• PROBLEM REQUIREMENTS: Set down all of the entries word for word, omitting the images they contain.

• MATERIAL FOR THIS TASK:

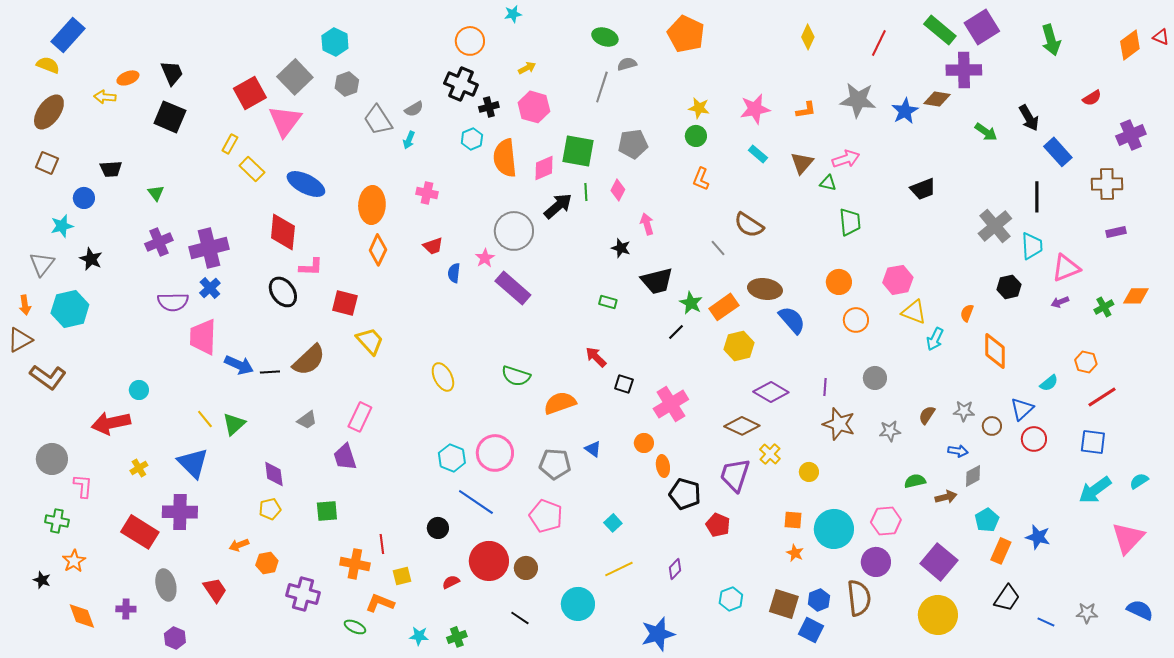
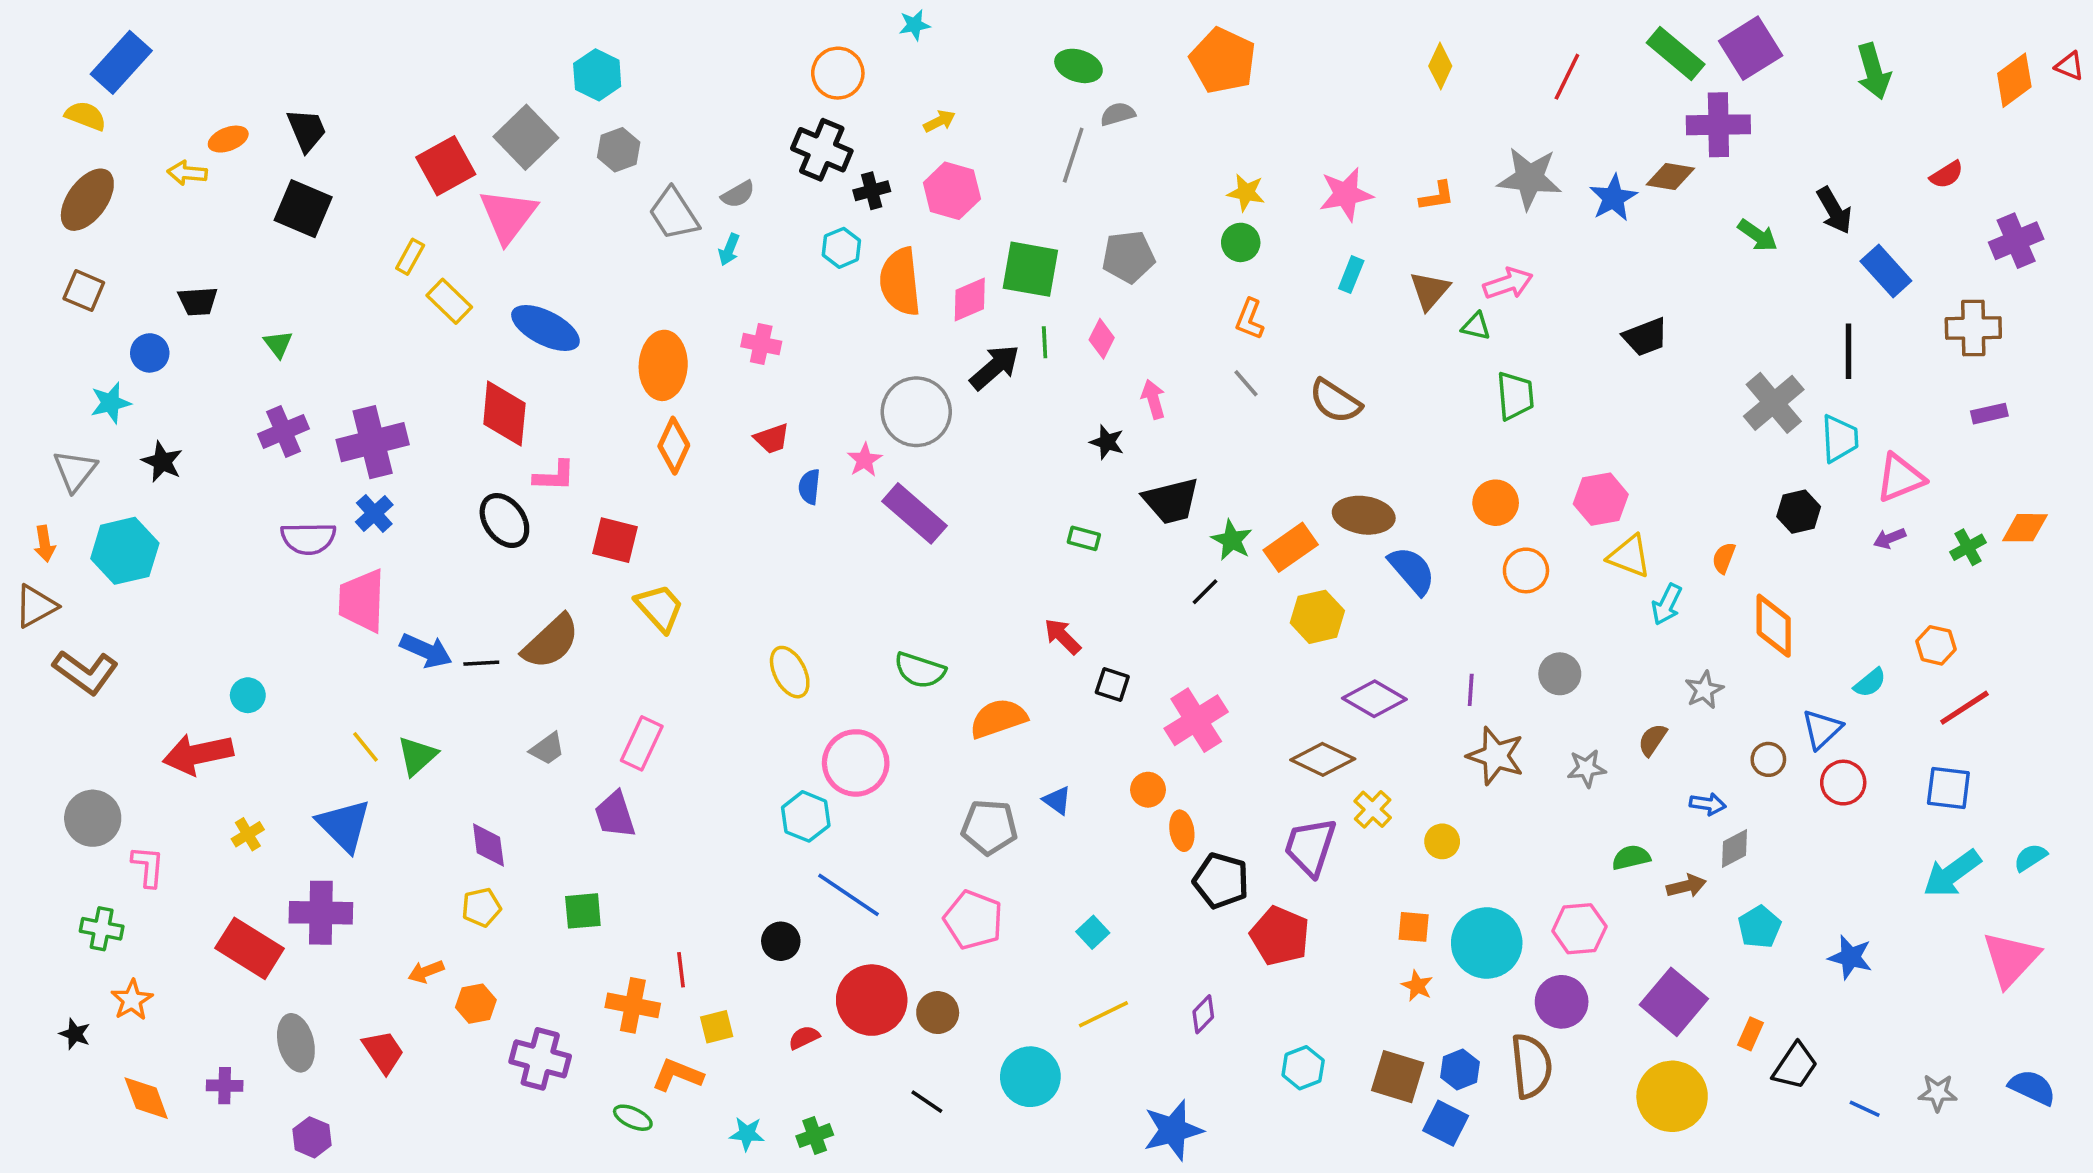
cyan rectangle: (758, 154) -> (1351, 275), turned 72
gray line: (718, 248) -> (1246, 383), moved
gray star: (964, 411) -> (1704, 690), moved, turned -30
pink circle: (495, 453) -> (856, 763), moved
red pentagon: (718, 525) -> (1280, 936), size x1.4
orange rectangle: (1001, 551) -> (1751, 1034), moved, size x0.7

• REPLY TO THE TASK:
cyan rectangle: (758, 154) -> (1351, 275), turned 72
gray line: (718, 248) -> (1246, 383), moved
gray star: (964, 411) -> (1704, 690), moved, turned -30
pink circle: (495, 453) -> (856, 763), moved
red pentagon: (718, 525) -> (1280, 936), size x1.4
orange rectangle: (1001, 551) -> (1751, 1034), moved, size x0.7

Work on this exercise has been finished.